__PROBLEM TO WORK ON__. Below are some records. Copy every line in them that holds "cupcake".

__SUPPLIED ENTRIES__.
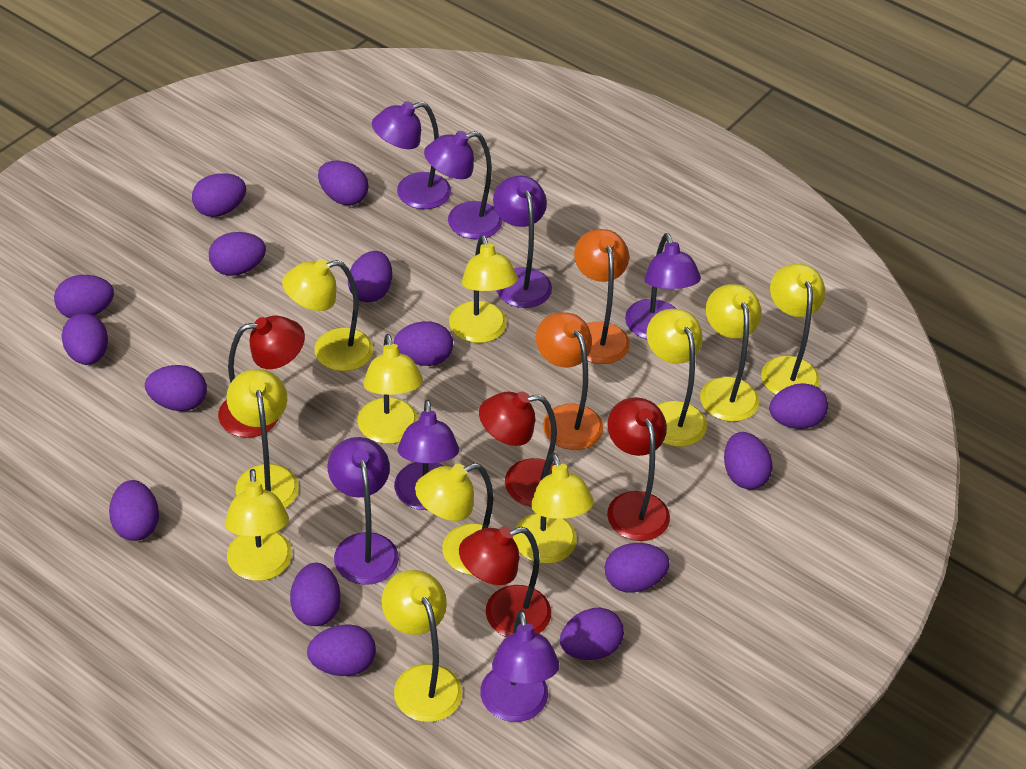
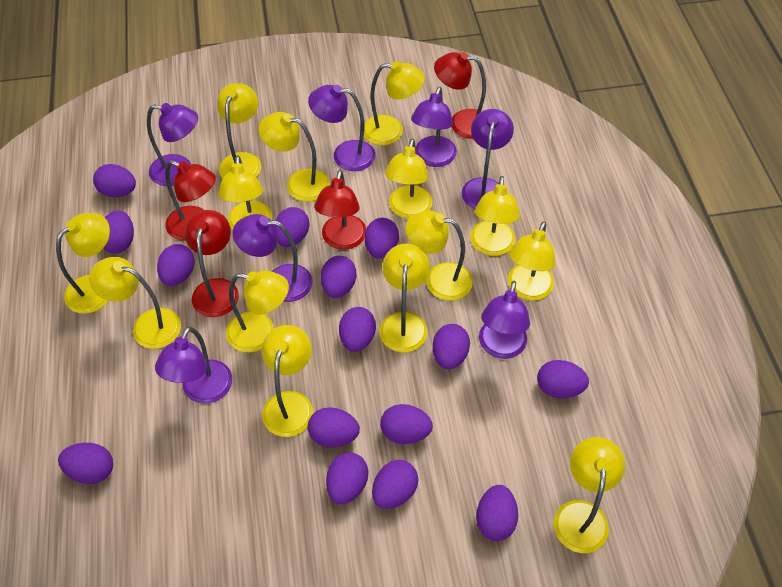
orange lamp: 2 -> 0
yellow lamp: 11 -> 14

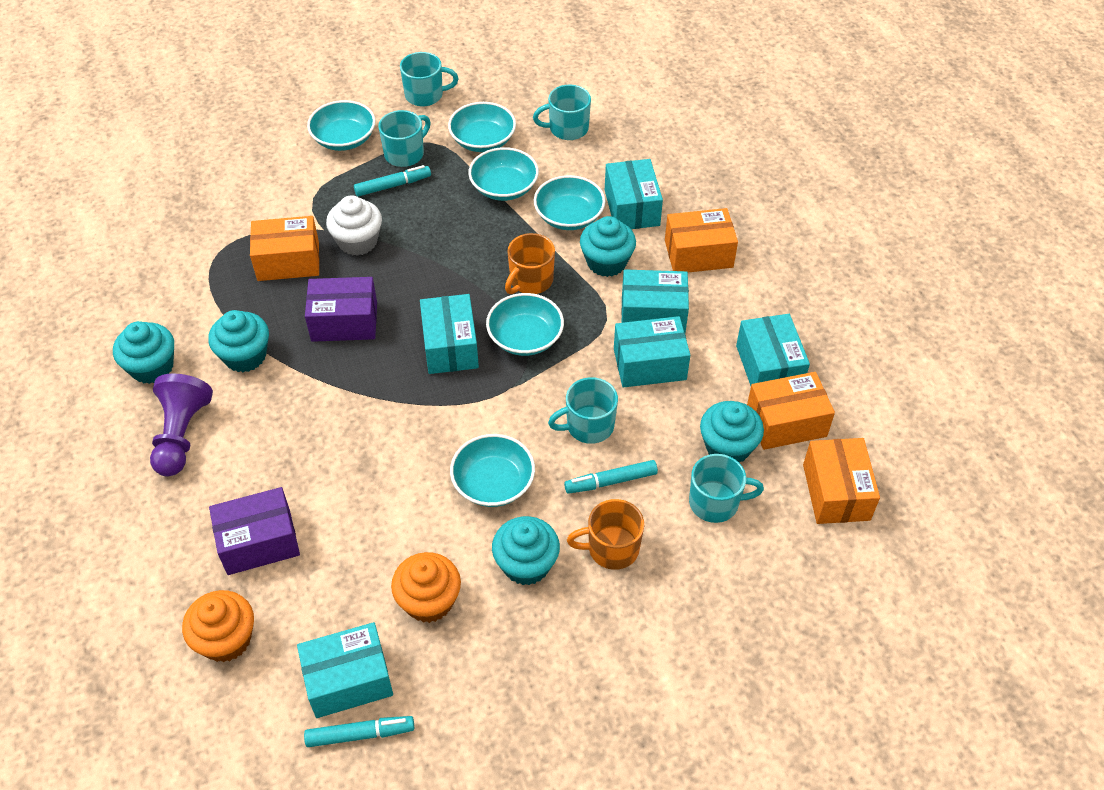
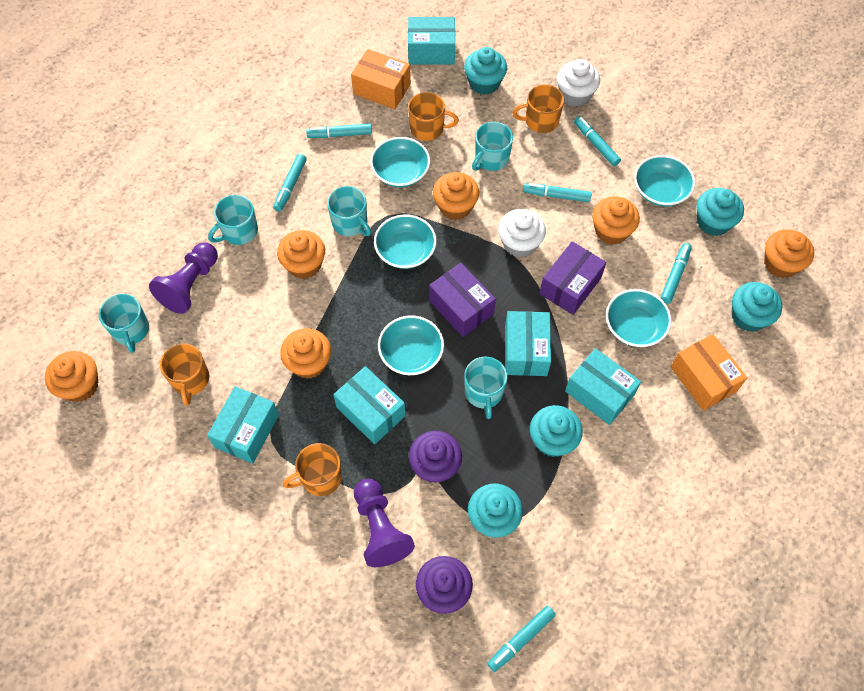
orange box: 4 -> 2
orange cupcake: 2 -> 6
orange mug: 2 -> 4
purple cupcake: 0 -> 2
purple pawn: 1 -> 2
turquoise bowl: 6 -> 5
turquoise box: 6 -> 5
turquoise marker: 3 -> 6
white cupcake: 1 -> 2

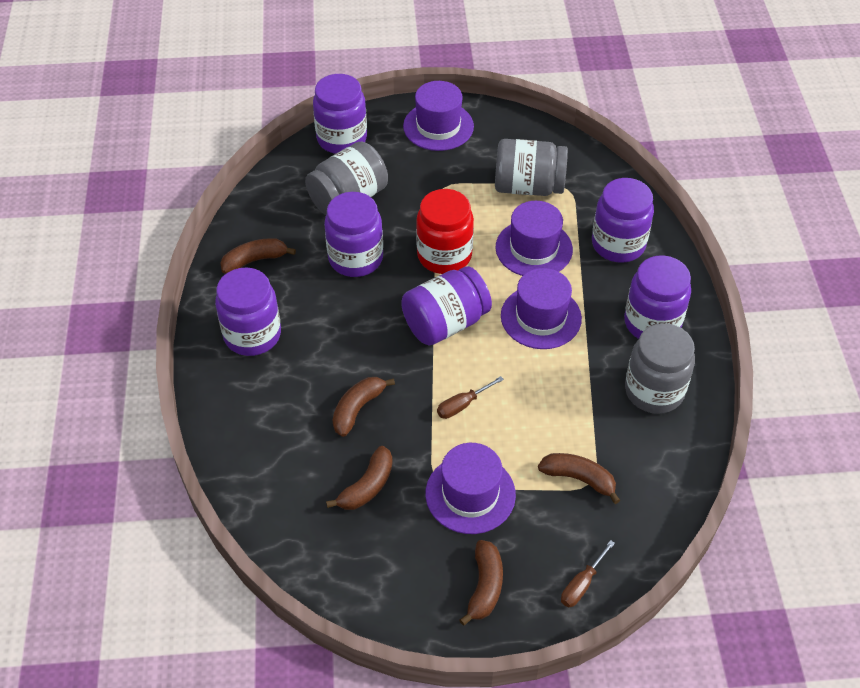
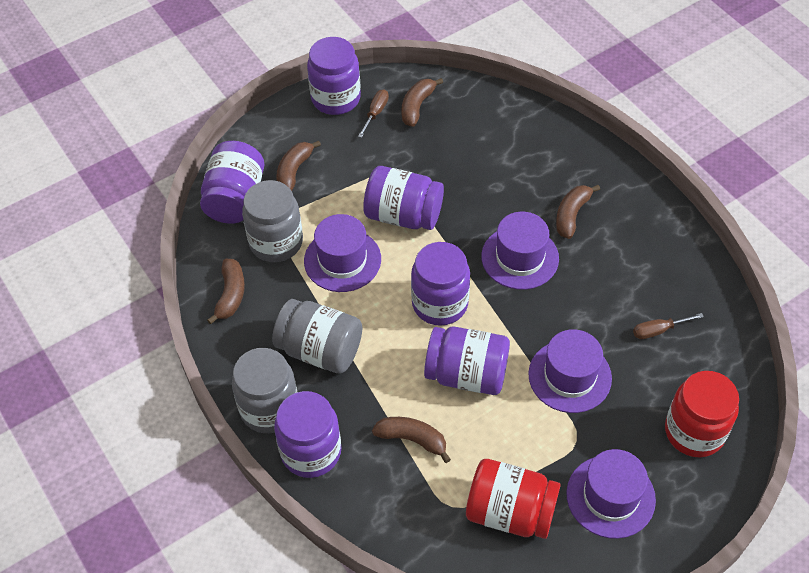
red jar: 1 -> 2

__WRITTEN RESPONSE__.
orange cupcake: 2 -> 6
purple cupcake: 0 -> 2
white cupcake: 1 -> 2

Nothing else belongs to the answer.